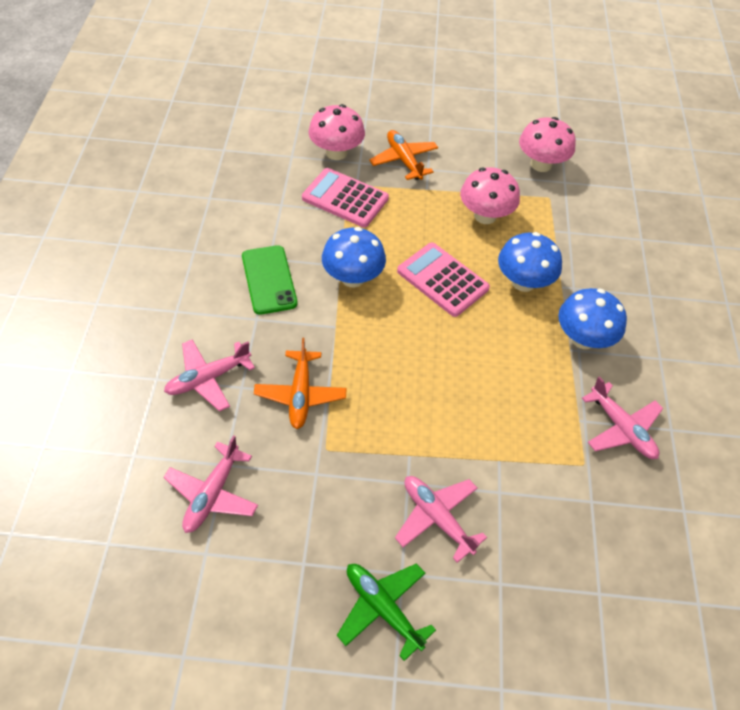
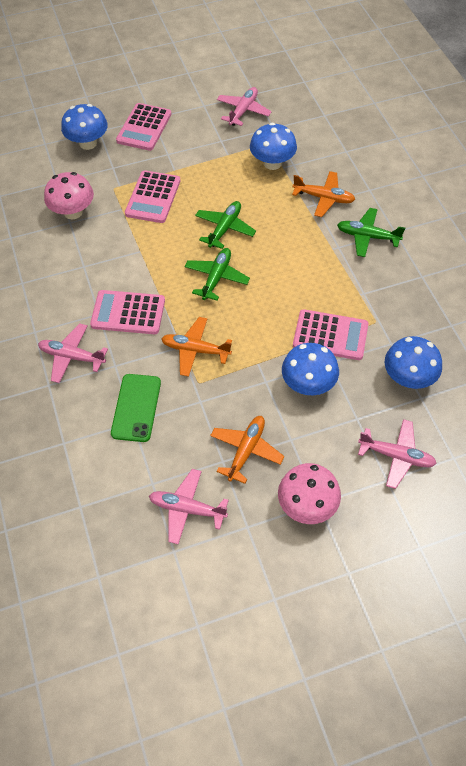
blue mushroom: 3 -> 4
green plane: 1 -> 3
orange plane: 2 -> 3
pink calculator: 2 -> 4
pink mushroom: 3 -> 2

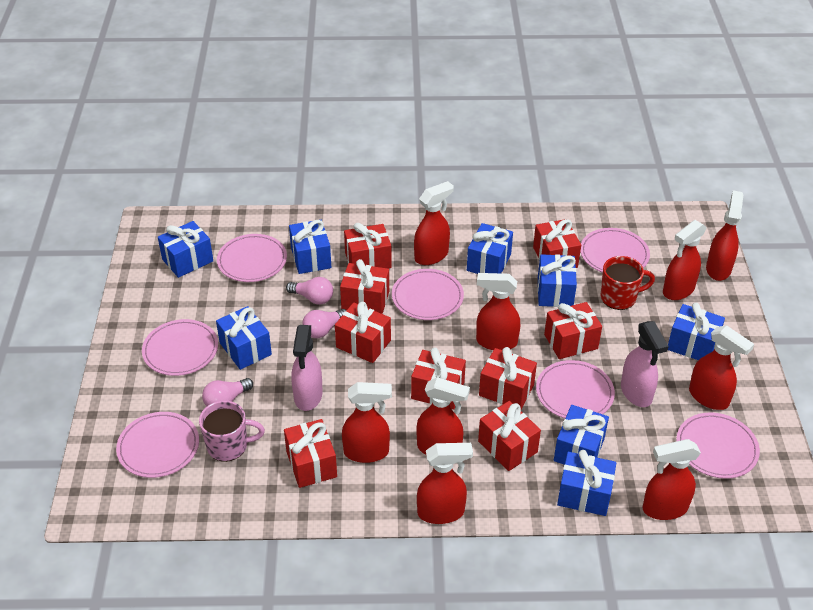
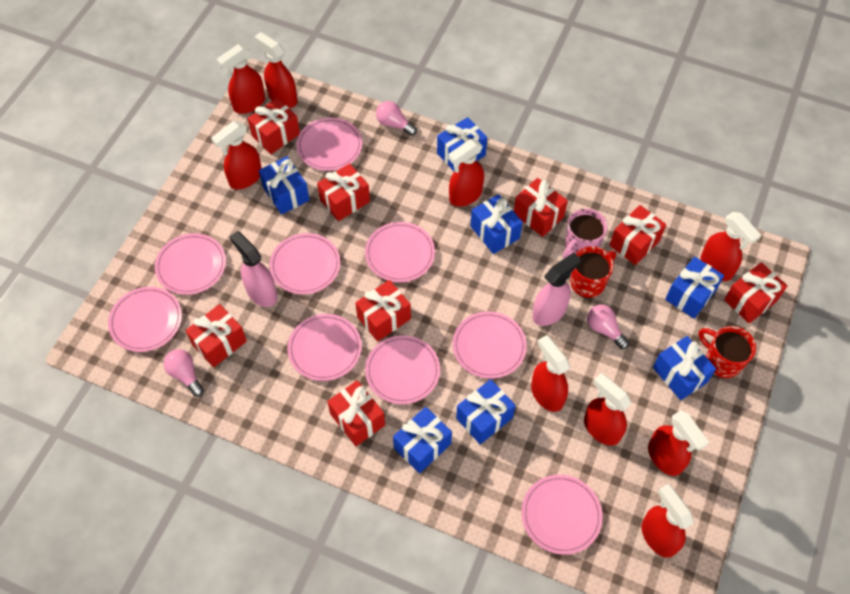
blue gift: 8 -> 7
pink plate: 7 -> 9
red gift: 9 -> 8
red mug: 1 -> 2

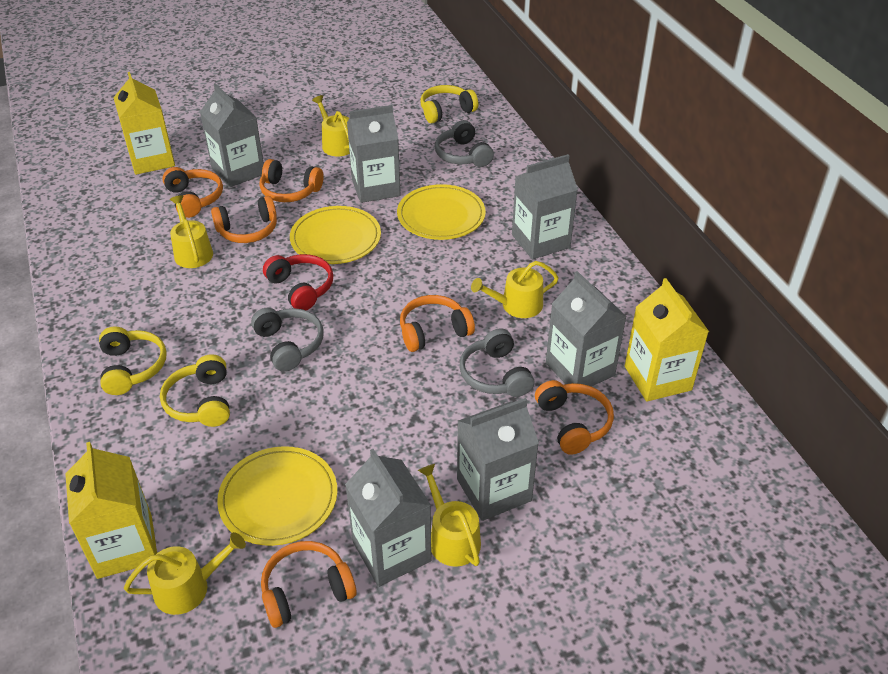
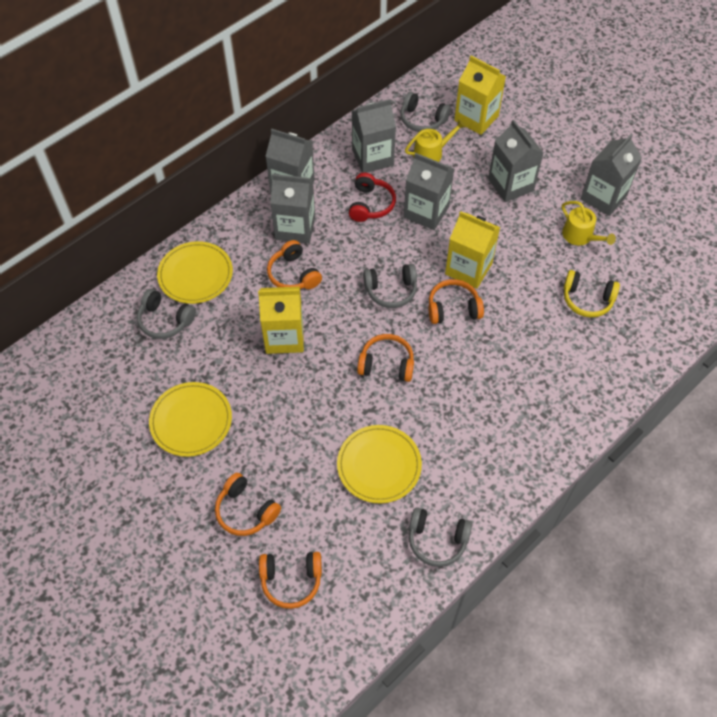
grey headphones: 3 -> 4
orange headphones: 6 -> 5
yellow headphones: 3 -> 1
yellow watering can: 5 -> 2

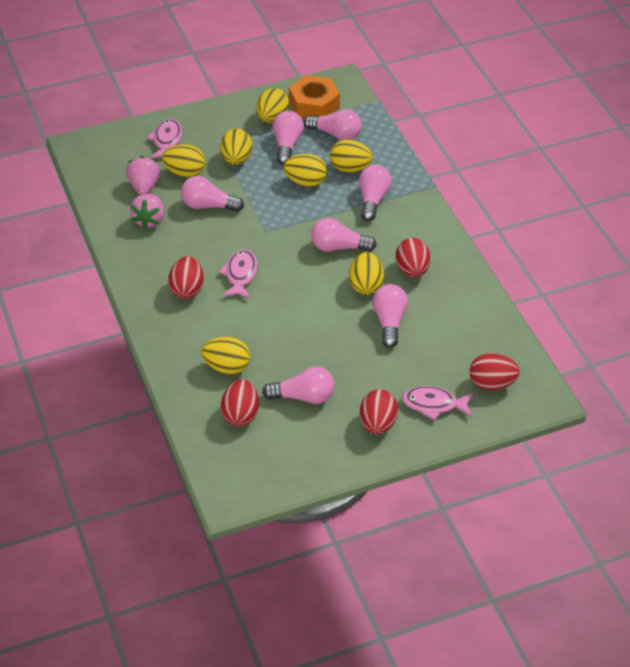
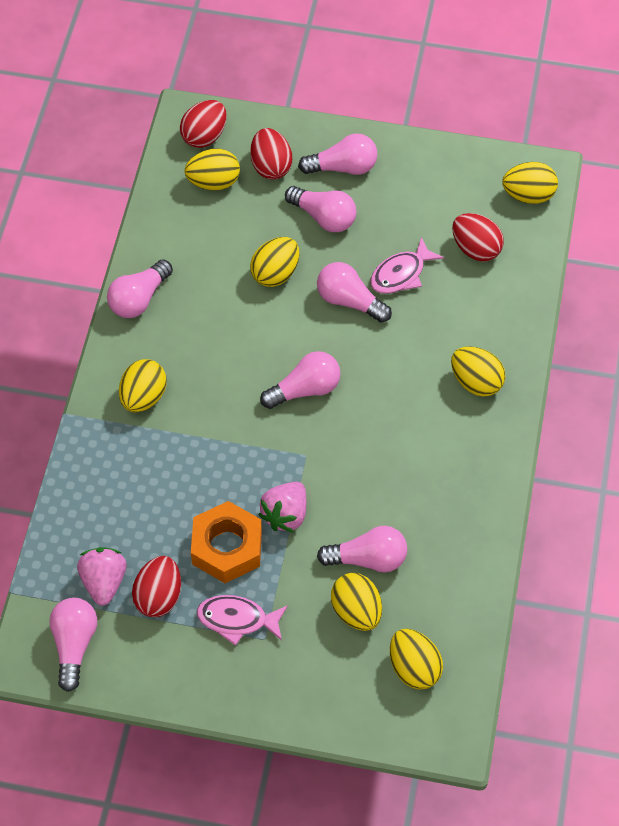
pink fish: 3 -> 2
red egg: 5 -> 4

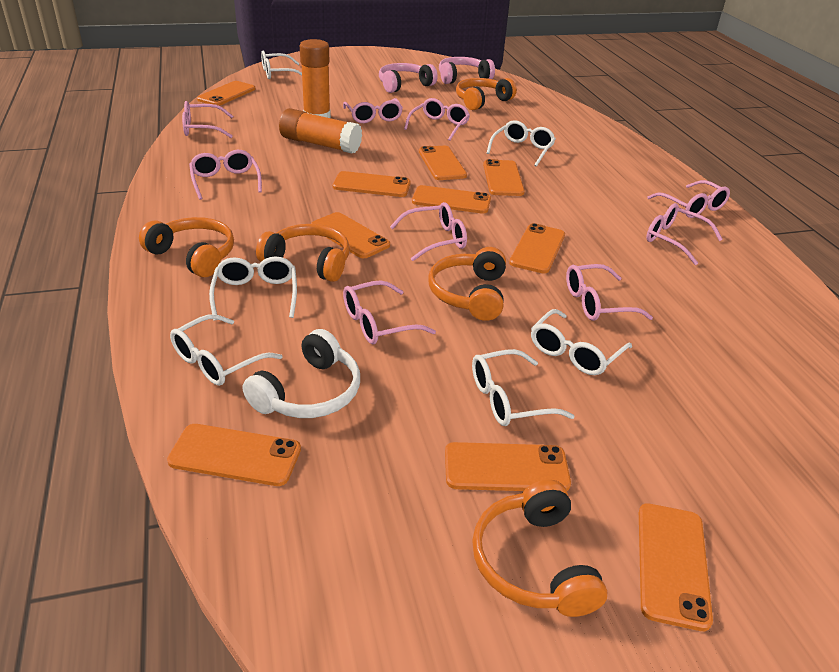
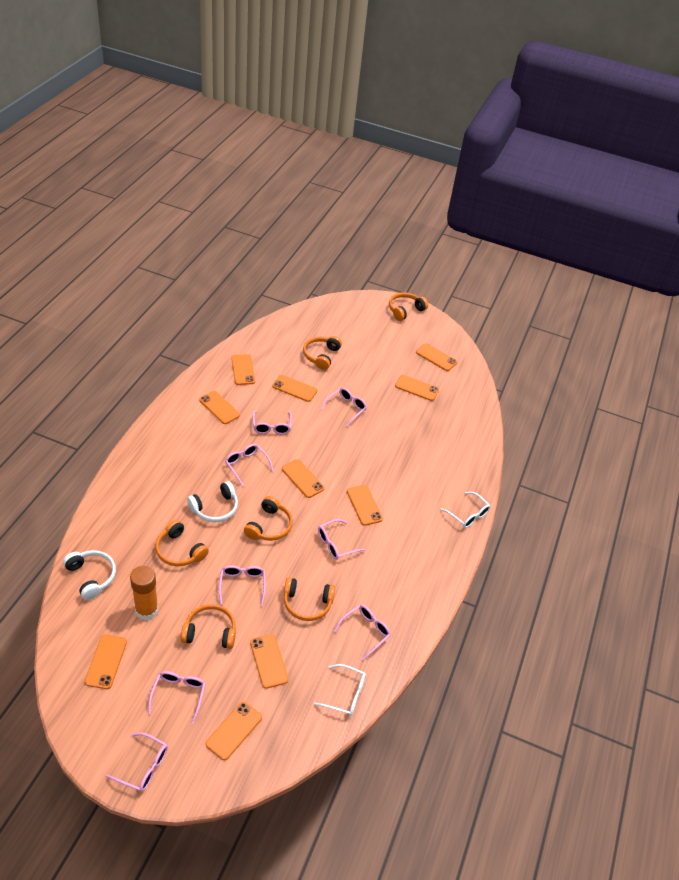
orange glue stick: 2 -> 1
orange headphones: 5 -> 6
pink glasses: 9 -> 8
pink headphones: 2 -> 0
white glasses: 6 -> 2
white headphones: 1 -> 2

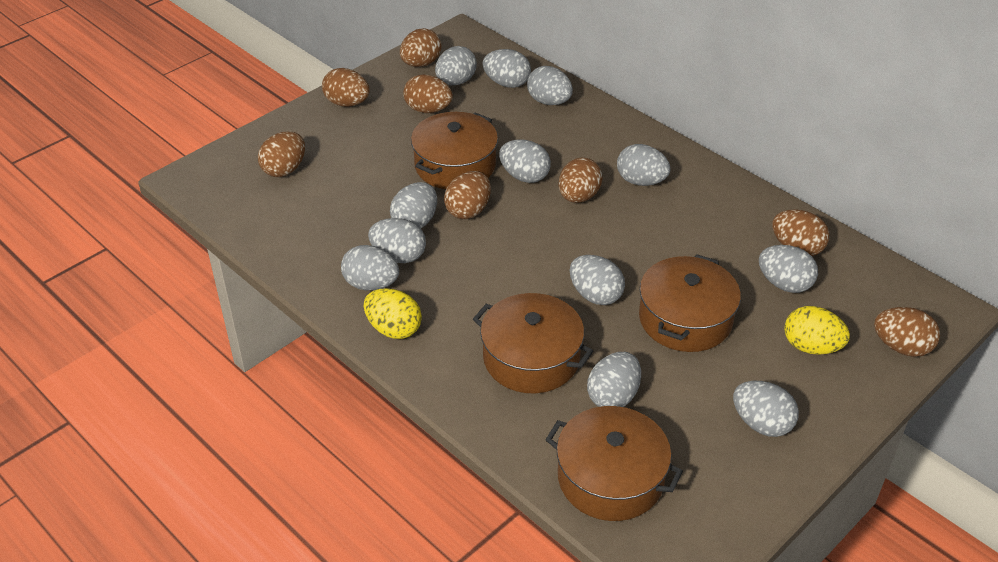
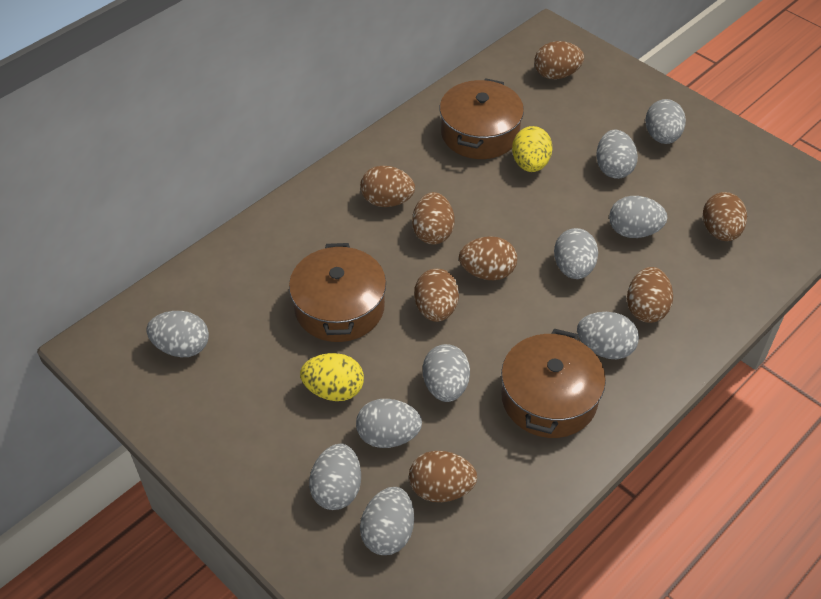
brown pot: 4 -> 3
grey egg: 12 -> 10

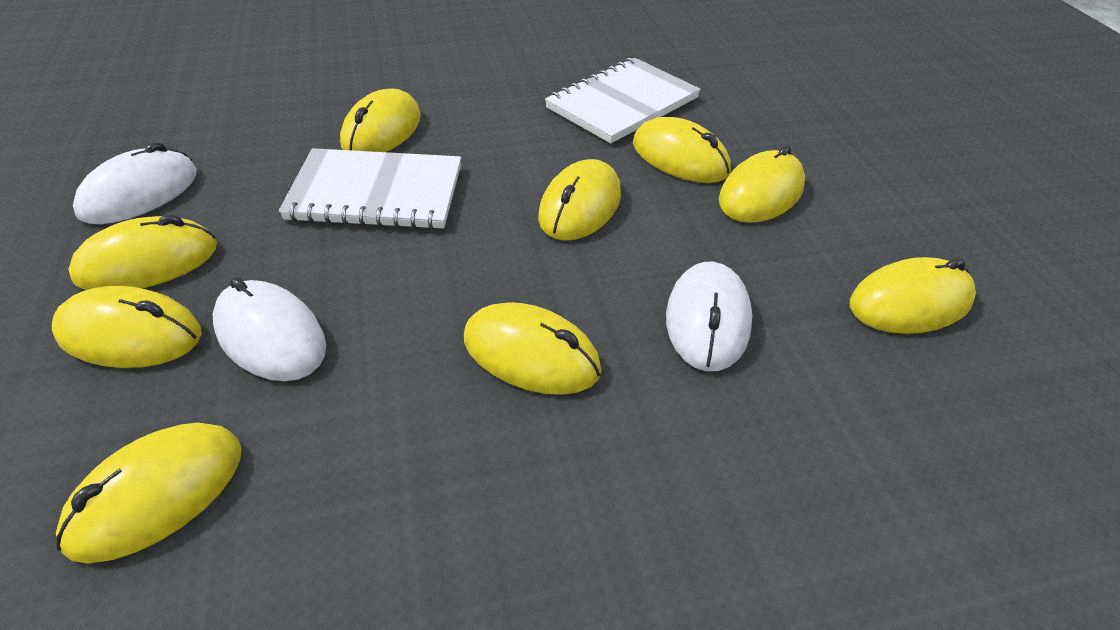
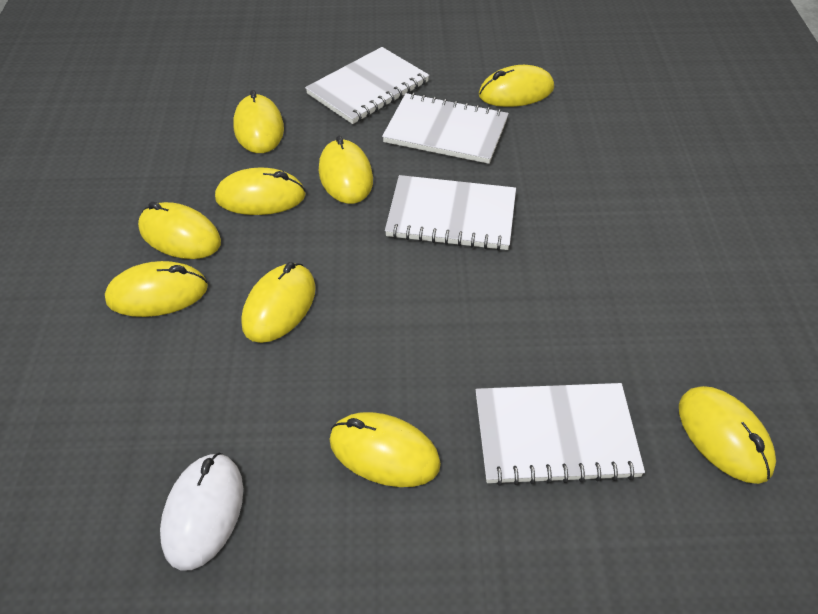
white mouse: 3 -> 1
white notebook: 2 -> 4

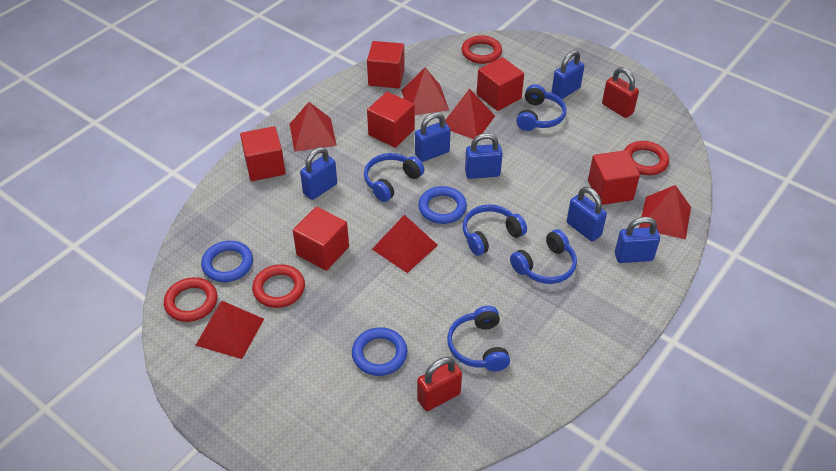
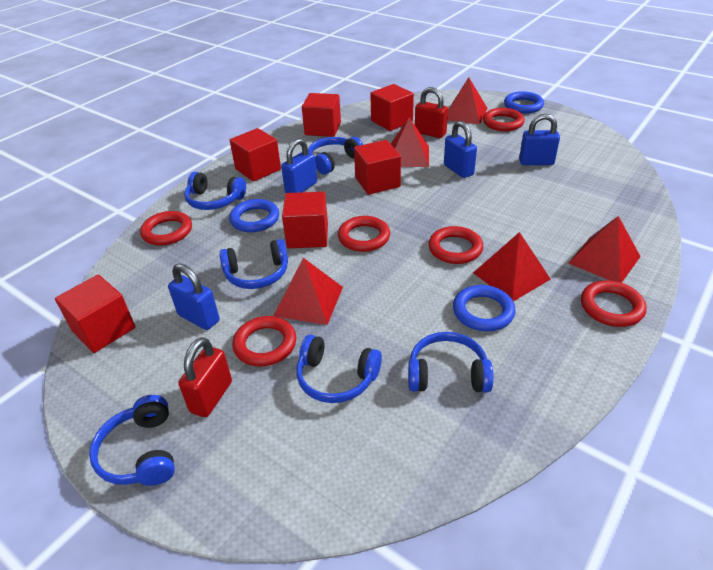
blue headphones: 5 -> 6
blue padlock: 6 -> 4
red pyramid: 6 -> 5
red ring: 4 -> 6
-*-
*Directive:*
I would like the lines from the one with "white mouse: 3 -> 1" through the last line of the data above retyped exactly, with pictures left out, please.

*Reply:*
white mouse: 3 -> 1
white notebook: 2 -> 4

blue headphones: 5 -> 6
blue padlock: 6 -> 4
red pyramid: 6 -> 5
red ring: 4 -> 6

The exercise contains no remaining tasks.